WHAT TO PRODUCE:
An exact transcription of every entry is required, with the images left out.

(DATA LISTING)

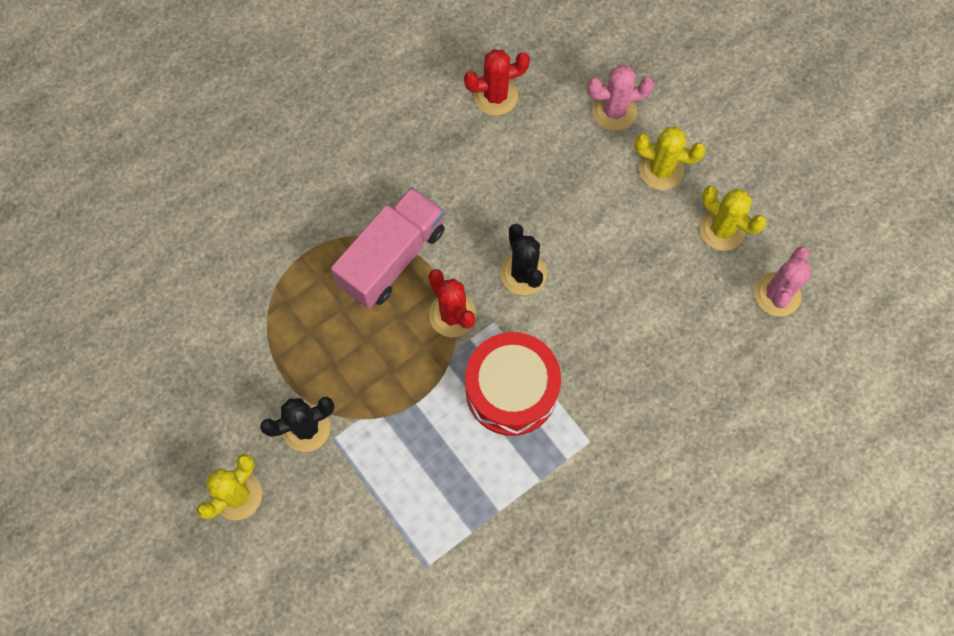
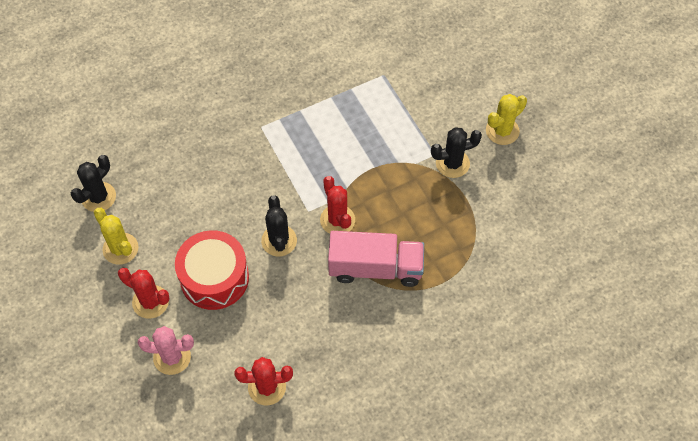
camera: 170 degrees left, 10 degrees down
(392, 257) = (375, 268): pink truck -> pink truck turned 135 degrees counterclockwise
(511, 390) = (306, 165): red drum -> red drum (214, 278)
(661, 169) = (150, 302): yellow cactus -> red cactus
(777, 294) = (98, 197): pink cactus -> black cactus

(End DATA LISTING)

ANSWER TO THIS EXERCISE:
camera: 170 degrees left, 10 degrees down
(392, 257) = (375, 268): pink truck -> pink truck turned 135 degrees counterclockwise
(511, 390) = (306, 165): red drum -> red drum (214, 278)
(661, 169) = (150, 302): yellow cactus -> red cactus
(777, 294) = (98, 197): pink cactus -> black cactus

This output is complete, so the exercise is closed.